**Required work**.
I need the lines below from the one with "grey nut [478,504,547,556] -> none" down to the one with "yellow screwdriver [454,209,551,236] -> none" reproduced exactly, both ends included, and nothing else.

[Extracted records]
__________________________________________________

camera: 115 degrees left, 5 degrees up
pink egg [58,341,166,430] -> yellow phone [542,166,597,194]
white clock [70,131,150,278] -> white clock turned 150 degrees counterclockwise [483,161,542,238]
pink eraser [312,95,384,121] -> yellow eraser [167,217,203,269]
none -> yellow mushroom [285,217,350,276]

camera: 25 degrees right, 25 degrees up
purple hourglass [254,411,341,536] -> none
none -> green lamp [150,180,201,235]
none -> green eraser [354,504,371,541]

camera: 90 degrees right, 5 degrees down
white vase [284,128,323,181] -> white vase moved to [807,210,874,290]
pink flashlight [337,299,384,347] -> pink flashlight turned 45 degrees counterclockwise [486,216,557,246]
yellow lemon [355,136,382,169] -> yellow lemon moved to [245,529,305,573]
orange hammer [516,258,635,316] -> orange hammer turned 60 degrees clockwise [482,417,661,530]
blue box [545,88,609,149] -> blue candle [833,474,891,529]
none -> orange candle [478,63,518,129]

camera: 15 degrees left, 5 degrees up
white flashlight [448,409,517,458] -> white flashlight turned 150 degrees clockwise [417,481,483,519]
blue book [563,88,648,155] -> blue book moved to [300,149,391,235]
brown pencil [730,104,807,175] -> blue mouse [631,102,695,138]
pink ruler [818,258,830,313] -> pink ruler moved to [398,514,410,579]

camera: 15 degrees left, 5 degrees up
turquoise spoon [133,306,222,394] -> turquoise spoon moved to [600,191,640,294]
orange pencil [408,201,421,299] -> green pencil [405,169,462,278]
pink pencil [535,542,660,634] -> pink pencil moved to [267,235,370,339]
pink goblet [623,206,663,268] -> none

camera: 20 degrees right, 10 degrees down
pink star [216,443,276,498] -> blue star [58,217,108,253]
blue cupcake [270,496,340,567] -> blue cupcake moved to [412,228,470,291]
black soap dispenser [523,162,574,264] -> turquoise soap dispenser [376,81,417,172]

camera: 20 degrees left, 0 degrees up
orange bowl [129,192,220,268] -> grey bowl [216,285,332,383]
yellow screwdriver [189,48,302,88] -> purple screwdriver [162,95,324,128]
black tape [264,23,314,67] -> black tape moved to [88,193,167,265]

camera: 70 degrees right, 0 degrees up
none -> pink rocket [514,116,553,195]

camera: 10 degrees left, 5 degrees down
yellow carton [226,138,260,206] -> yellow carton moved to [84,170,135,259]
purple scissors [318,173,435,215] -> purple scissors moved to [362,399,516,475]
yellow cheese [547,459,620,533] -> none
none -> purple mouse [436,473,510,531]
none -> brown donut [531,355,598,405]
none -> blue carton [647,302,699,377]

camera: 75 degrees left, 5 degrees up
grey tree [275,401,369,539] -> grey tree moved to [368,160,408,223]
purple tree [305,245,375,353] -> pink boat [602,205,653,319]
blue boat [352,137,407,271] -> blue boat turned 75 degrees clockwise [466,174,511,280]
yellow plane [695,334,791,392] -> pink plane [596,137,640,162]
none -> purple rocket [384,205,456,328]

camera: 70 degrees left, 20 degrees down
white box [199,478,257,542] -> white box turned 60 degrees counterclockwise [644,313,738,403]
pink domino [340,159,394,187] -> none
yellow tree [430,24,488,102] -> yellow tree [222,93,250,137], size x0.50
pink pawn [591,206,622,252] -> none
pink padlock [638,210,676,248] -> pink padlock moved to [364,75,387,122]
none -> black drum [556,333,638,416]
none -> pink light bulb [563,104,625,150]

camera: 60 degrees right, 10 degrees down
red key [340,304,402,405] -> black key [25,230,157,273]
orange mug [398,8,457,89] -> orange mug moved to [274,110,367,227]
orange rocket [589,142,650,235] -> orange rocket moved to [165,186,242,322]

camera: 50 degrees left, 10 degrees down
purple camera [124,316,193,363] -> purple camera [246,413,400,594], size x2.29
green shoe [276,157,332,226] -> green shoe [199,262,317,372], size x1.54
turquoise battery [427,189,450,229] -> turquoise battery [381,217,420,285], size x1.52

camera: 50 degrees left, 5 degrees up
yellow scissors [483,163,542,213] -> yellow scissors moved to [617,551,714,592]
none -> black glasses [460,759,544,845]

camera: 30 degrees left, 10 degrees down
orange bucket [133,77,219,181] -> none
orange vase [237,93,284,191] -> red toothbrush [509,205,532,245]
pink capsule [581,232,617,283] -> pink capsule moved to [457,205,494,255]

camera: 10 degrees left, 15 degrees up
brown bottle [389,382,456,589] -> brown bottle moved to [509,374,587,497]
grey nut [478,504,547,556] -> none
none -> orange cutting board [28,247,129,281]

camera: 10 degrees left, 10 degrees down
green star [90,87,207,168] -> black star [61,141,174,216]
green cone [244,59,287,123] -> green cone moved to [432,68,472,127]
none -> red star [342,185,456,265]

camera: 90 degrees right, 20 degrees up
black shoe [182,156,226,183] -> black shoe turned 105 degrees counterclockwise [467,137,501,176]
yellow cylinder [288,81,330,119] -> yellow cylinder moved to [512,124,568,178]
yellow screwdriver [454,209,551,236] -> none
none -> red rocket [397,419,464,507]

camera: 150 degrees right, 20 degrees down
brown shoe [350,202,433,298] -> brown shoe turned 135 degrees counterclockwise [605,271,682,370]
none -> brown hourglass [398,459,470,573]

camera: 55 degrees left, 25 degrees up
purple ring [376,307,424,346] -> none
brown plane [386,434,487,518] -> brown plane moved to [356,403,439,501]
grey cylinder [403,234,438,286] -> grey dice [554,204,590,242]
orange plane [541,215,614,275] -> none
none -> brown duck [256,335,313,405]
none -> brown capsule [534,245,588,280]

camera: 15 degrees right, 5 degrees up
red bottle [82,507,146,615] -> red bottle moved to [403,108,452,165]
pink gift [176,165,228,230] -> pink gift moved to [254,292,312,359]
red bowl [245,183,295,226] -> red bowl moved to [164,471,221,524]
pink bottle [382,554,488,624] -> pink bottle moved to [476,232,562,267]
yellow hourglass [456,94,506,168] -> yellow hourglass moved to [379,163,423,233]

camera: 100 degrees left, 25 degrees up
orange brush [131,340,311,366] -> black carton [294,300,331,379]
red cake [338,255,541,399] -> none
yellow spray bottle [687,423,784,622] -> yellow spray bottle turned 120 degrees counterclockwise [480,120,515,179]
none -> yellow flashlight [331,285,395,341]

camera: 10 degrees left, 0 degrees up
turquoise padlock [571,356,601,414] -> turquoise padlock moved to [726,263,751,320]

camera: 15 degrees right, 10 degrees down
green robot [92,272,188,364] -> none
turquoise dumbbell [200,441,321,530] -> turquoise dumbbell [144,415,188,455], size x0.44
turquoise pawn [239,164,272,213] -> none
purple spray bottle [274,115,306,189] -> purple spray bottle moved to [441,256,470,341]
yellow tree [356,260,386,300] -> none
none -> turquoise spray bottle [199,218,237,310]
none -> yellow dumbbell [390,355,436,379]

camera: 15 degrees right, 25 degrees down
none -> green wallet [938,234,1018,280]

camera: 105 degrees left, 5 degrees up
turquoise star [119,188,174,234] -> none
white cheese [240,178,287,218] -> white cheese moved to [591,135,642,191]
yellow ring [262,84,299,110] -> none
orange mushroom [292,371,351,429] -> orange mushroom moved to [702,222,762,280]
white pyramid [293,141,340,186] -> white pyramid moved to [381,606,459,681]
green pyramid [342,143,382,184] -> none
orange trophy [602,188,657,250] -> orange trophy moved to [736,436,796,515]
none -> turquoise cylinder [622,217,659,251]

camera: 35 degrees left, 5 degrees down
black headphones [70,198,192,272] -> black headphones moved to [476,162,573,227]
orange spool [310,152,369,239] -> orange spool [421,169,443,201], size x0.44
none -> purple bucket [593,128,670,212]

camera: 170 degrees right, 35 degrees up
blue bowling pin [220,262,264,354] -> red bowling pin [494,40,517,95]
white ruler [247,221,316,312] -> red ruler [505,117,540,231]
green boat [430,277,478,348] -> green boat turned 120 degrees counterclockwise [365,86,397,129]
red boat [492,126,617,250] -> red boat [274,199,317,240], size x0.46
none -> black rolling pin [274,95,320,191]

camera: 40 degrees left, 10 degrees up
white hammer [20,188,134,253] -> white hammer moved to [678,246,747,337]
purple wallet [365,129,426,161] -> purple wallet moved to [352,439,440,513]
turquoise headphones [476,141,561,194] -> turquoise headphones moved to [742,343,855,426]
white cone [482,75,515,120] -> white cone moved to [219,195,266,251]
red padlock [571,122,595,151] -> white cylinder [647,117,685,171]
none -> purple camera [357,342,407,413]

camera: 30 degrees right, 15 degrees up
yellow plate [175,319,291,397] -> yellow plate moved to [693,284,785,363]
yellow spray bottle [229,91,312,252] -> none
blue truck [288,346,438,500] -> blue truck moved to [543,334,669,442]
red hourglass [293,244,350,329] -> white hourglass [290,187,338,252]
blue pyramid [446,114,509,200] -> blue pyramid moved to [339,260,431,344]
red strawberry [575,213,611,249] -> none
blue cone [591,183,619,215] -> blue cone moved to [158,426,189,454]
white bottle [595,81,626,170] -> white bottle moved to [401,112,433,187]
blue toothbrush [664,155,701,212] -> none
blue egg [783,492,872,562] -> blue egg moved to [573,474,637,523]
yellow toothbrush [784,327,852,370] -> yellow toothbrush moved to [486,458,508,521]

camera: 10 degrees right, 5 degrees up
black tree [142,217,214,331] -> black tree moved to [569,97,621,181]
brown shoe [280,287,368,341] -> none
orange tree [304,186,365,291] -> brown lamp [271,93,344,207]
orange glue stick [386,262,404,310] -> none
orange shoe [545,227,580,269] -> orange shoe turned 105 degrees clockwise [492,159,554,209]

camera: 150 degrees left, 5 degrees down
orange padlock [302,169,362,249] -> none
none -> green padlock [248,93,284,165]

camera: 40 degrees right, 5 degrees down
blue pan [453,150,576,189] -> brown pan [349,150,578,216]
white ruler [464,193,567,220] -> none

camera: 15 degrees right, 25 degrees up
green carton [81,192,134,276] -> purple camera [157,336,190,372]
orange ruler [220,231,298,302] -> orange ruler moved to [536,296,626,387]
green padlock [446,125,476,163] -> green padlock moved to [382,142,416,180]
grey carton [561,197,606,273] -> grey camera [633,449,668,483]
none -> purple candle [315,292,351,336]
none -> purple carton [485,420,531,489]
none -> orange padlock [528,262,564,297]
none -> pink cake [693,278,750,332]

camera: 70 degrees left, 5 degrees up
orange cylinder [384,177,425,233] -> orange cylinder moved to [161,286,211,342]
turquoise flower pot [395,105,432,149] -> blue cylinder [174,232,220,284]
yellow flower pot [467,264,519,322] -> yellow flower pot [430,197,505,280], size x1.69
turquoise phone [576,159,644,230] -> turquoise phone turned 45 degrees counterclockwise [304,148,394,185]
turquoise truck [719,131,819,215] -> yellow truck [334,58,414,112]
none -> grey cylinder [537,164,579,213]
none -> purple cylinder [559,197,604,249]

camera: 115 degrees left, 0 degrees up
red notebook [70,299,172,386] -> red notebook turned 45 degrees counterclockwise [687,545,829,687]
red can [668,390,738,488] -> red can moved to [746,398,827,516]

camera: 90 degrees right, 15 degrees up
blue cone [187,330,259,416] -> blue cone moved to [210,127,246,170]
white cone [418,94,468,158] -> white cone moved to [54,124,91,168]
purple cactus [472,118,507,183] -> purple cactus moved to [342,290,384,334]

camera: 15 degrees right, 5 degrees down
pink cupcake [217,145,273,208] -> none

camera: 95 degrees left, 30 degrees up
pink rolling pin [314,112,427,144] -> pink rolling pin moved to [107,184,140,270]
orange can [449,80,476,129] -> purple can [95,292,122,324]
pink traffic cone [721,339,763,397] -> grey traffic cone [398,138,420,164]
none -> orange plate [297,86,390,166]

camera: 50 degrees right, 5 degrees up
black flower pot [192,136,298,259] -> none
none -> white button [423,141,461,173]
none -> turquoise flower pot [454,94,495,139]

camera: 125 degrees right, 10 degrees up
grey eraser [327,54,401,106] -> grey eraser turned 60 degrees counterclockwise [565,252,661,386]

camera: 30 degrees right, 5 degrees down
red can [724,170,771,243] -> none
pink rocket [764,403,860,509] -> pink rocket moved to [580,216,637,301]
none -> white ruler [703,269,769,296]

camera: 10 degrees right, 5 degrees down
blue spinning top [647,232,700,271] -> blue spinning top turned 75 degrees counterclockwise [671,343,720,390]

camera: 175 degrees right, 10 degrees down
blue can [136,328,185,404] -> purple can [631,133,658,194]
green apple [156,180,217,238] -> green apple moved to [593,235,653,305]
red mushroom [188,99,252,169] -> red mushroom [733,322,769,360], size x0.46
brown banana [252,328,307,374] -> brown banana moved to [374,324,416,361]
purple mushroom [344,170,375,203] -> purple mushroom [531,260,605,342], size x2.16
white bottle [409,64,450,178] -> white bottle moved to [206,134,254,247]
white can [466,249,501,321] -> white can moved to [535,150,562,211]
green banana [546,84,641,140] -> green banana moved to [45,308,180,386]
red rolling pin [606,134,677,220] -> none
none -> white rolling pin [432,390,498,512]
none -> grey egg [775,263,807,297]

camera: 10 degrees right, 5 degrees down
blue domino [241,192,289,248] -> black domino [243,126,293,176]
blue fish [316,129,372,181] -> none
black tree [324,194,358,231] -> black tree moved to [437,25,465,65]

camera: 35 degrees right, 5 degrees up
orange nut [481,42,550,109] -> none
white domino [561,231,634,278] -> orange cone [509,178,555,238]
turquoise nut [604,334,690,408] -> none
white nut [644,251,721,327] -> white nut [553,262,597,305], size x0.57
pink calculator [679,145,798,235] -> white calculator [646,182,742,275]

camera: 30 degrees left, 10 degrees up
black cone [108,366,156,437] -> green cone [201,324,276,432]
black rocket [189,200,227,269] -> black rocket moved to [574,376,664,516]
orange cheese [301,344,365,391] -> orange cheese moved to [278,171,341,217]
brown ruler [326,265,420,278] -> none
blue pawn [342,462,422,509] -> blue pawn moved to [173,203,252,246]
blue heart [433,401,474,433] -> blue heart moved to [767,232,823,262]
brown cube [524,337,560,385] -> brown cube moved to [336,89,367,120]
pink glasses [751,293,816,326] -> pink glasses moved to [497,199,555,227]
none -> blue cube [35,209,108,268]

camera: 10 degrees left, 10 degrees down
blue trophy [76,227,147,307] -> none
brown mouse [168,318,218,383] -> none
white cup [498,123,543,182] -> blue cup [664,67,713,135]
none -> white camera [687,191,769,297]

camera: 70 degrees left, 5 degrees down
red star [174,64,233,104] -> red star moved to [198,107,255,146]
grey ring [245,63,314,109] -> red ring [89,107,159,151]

__________________________________________________

**Result of the task**.
grey nut [478,504,547,556] -> none
none -> orange cutting board [28,247,129,281]

camera: 10 degrees left, 10 degrees down
green star [90,87,207,168] -> black star [61,141,174,216]
green cone [244,59,287,123] -> green cone moved to [432,68,472,127]
none -> red star [342,185,456,265]

camera: 90 degrees right, 20 degrees up
black shoe [182,156,226,183] -> black shoe turned 105 degrees counterclockwise [467,137,501,176]
yellow cylinder [288,81,330,119] -> yellow cylinder moved to [512,124,568,178]
yellow screwdriver [454,209,551,236] -> none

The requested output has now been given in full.